**WHAT THE TASK REQUIRES:**
Whatever appears in the records apart from pictures must be reproduced exactly.

# # #

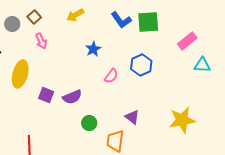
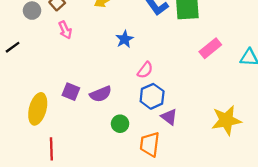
pink rectangle: (187, 41) -> (210, 48), moved
blue hexagon: (141, 65) -> (152, 96), moved
yellow ellipse: (20, 74) -> (38, 109), moved

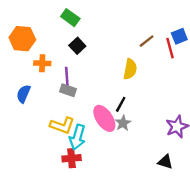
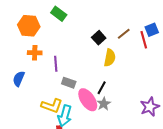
orange hexagon: (22, 39) -> (29, 26), moved
black square: (77, 46) -> (99, 38), moved
gray rectangle: (68, 90) -> (69, 83), moved

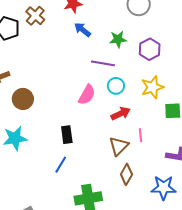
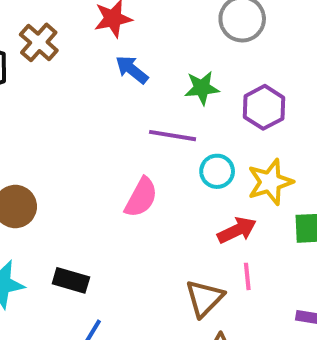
cyan circle: (116, 86) -> (217, 171), moved
red arrow: (121, 114) -> (237, 230), moved
black rectangle: (67, 135) -> (71, 280), moved, turned -66

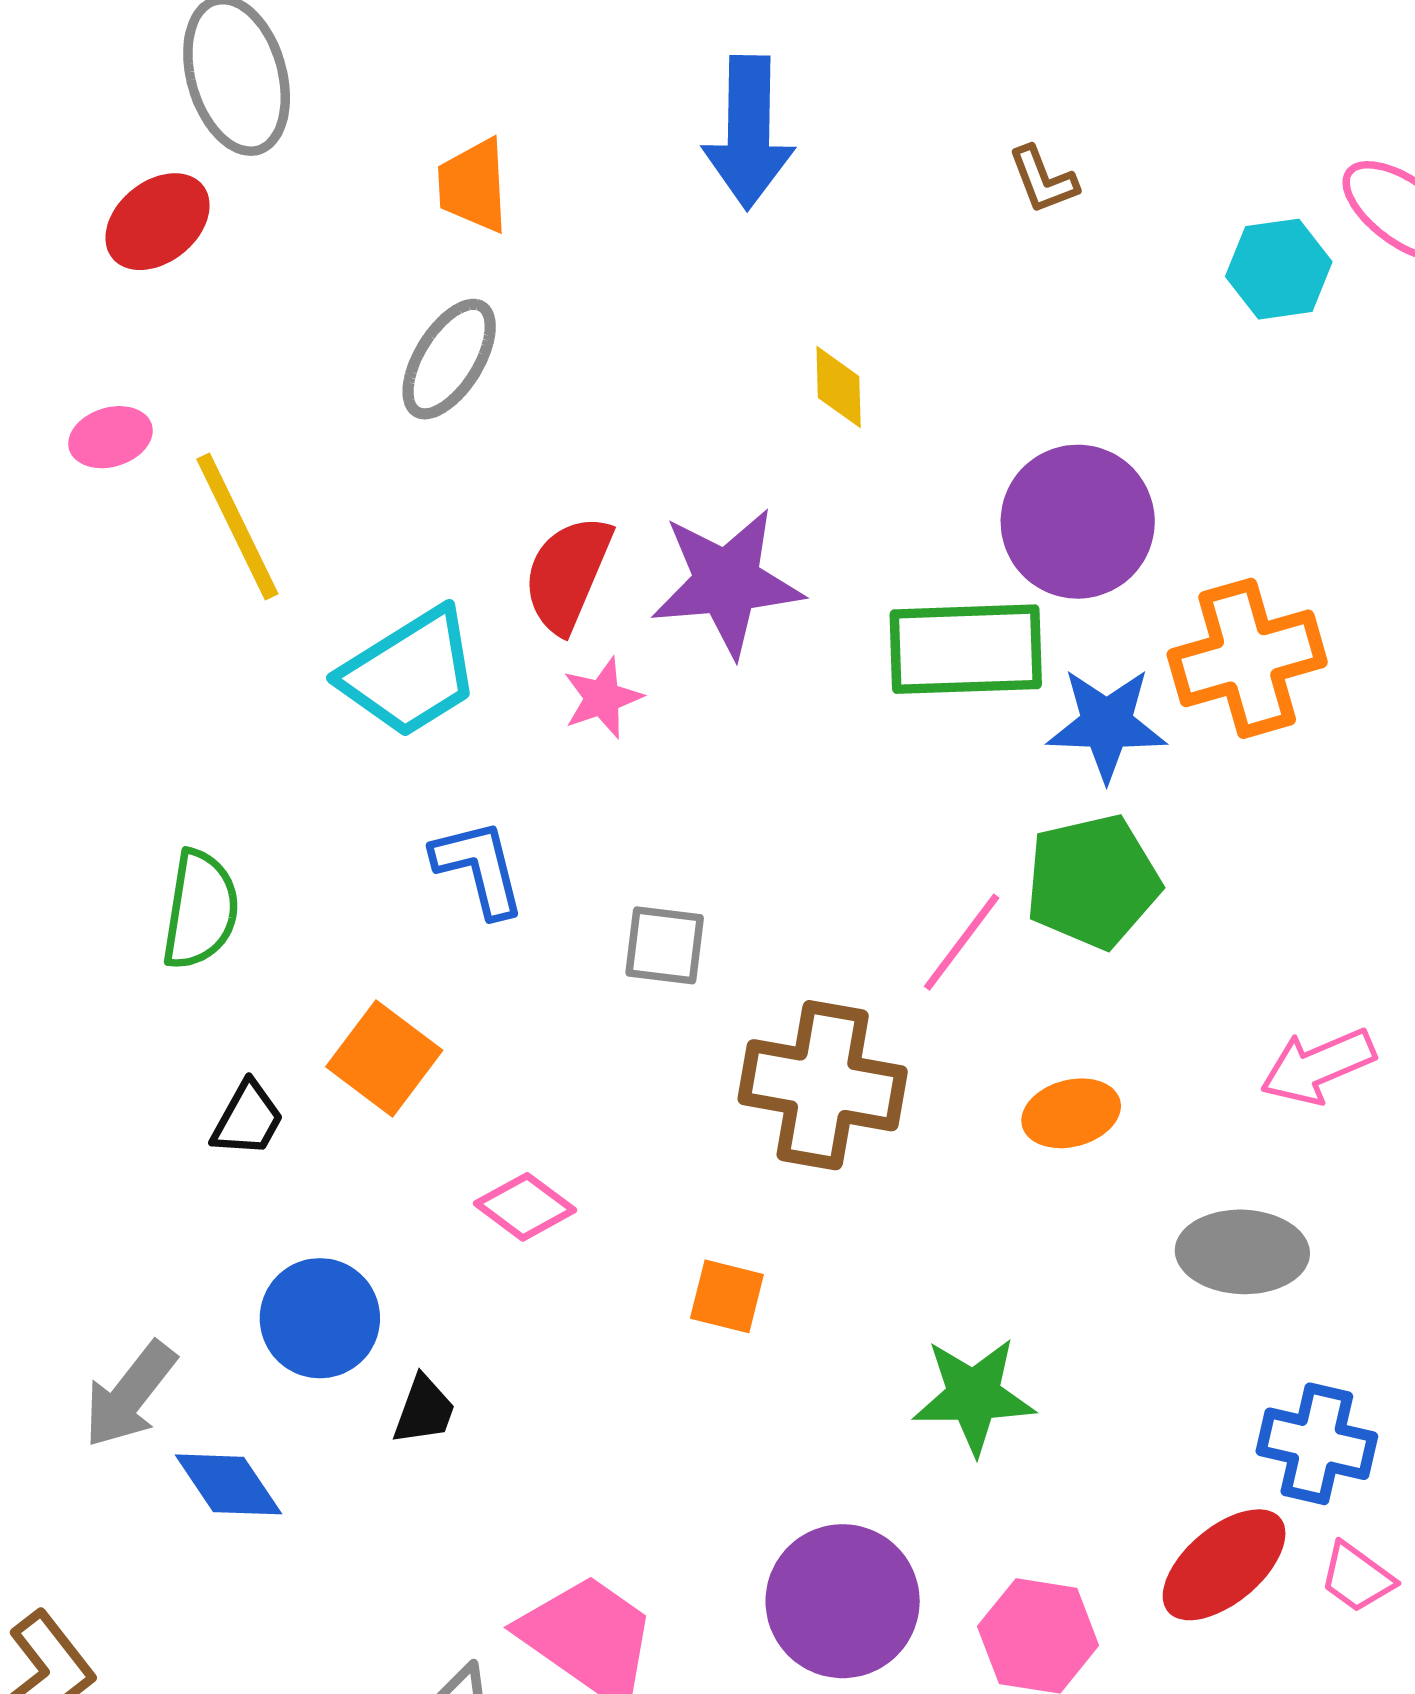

# # #

**EXPECTED OUTPUT:**
pink rectangle: (187, 41) -> (210, 48), moved
blue hexagon: (141, 65) -> (152, 96), moved
yellow ellipse: (20, 74) -> (38, 109), moved

orange hexagon: (22, 39) -> (29, 26), moved
black square: (77, 46) -> (99, 38), moved
gray rectangle: (68, 90) -> (69, 83), moved

cyan circle: (116, 86) -> (217, 171), moved
red arrow: (121, 114) -> (237, 230), moved
black rectangle: (67, 135) -> (71, 280), moved, turned -66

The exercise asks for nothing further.